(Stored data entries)

******************************

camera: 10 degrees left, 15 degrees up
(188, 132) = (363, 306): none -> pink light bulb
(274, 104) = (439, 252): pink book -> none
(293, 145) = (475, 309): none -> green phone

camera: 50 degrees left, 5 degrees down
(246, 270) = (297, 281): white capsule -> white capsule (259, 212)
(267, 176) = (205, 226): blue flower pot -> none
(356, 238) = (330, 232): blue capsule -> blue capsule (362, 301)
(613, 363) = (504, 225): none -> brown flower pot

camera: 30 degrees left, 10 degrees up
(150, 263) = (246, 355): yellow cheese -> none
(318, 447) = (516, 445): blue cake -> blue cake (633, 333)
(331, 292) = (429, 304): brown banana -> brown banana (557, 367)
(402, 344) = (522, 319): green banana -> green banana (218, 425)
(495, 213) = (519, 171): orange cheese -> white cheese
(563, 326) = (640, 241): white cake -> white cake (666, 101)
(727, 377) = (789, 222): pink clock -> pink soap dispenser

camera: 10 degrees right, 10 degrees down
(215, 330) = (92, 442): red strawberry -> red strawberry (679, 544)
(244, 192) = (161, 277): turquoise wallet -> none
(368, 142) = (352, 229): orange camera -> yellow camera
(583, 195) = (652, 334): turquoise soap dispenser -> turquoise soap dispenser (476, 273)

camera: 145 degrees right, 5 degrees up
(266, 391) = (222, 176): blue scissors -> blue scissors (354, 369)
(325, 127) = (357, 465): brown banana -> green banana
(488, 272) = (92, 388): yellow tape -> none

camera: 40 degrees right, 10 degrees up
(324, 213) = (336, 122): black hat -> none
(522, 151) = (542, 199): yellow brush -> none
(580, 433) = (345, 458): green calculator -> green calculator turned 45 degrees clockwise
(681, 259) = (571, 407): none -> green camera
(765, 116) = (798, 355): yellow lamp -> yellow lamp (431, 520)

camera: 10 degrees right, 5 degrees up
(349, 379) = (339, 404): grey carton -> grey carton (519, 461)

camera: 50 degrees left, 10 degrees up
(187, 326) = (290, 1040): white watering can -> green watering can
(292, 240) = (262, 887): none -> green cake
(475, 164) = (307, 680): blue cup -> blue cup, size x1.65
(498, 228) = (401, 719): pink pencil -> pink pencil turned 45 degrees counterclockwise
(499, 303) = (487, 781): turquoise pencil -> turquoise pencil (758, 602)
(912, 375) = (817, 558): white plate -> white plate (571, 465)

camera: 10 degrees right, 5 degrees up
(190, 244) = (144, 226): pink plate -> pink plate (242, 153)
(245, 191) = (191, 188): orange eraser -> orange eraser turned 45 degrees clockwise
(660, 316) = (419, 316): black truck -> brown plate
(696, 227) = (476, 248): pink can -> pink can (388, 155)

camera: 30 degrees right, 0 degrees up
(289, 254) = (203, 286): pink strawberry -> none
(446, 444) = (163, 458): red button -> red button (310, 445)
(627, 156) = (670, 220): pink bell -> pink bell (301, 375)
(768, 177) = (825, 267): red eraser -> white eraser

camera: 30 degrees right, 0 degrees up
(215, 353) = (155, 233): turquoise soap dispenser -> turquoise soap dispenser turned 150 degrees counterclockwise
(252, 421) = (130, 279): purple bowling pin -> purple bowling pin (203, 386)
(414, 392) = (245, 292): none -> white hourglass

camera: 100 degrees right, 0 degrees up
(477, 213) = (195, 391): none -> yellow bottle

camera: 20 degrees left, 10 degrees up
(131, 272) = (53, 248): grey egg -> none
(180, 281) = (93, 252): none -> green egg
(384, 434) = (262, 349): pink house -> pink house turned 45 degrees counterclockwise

******************************

▸ Task requirements
Having read the records above, print them out again exactly.

▸ Solution below
camera: 10 degrees left, 15 degrees up
(188, 132) = (363, 306): none -> pink light bulb
(274, 104) = (439, 252): pink book -> none
(293, 145) = (475, 309): none -> green phone

camera: 50 degrees left, 5 degrees down
(246, 270) = (297, 281): white capsule -> white capsule (259, 212)
(267, 176) = (205, 226): blue flower pot -> none
(356, 238) = (330, 232): blue capsule -> blue capsule (362, 301)
(613, 363) = (504, 225): none -> brown flower pot

camera: 30 degrees left, 10 degrees up
(150, 263) = (246, 355): yellow cheese -> none
(318, 447) = (516, 445): blue cake -> blue cake (633, 333)
(331, 292) = (429, 304): brown banana -> brown banana (557, 367)
(402, 344) = (522, 319): green banana -> green banana (218, 425)
(495, 213) = (519, 171): orange cheese -> white cheese
(563, 326) = (640, 241): white cake -> white cake (666, 101)
(727, 377) = (789, 222): pink clock -> pink soap dispenser

camera: 10 degrees right, 10 degrees down
(215, 330) = (92, 442): red strawberry -> red strawberry (679, 544)
(244, 192) = (161, 277): turquoise wallet -> none
(368, 142) = (352, 229): orange camera -> yellow camera
(583, 195) = (652, 334): turquoise soap dispenser -> turquoise soap dispenser (476, 273)

camera: 145 degrees right, 5 degrees up
(266, 391) = (222, 176): blue scissors -> blue scissors (354, 369)
(325, 127) = (357, 465): brown banana -> green banana
(488, 272) = (92, 388): yellow tape -> none

camera: 40 degrees right, 10 degrees up
(324, 213) = (336, 122): black hat -> none
(522, 151) = (542, 199): yellow brush -> none
(580, 433) = (345, 458): green calculator -> green calculator turned 45 degrees clockwise
(681, 259) = (571, 407): none -> green camera
(765, 116) = (798, 355): yellow lamp -> yellow lamp (431, 520)

camera: 10 degrees right, 5 degrees up
(349, 379) = (339, 404): grey carton -> grey carton (519, 461)

camera: 50 degrees left, 10 degrees up
(187, 326) = (290, 1040): white watering can -> green watering can
(292, 240) = (262, 887): none -> green cake
(475, 164) = (307, 680): blue cup -> blue cup, size x1.65
(498, 228) = (401, 719): pink pencil -> pink pencil turned 45 degrees counterclockwise
(499, 303) = (487, 781): turquoise pencil -> turquoise pencil (758, 602)
(912, 375) = (817, 558): white plate -> white plate (571, 465)

camera: 10 degrees right, 5 degrees up
(190, 244) = (144, 226): pink plate -> pink plate (242, 153)
(245, 191) = (191, 188): orange eraser -> orange eraser turned 45 degrees clockwise
(660, 316) = (419, 316): black truck -> brown plate
(696, 227) = (476, 248): pink can -> pink can (388, 155)

camera: 30 degrees right, 0 degrees up
(289, 254) = (203, 286): pink strawberry -> none
(446, 444) = (163, 458): red button -> red button (310, 445)
(627, 156) = (670, 220): pink bell -> pink bell (301, 375)
(768, 177) = (825, 267): red eraser -> white eraser

camera: 30 degrees right, 0 degrees up
(215, 353) = (155, 233): turquoise soap dispenser -> turquoise soap dispenser turned 150 degrees counterclockwise
(252, 421) = (130, 279): purple bowling pin -> purple bowling pin (203, 386)
(414, 392) = (245, 292): none -> white hourglass

camera: 100 degrees right, 0 degrees up
(477, 213) = (195, 391): none -> yellow bottle

camera: 20 degrees left, 10 degrees up
(131, 272) = (53, 248): grey egg -> none
(180, 281) = (93, 252): none -> green egg
(384, 434) = (262, 349): pink house -> pink house turned 45 degrees counterclockwise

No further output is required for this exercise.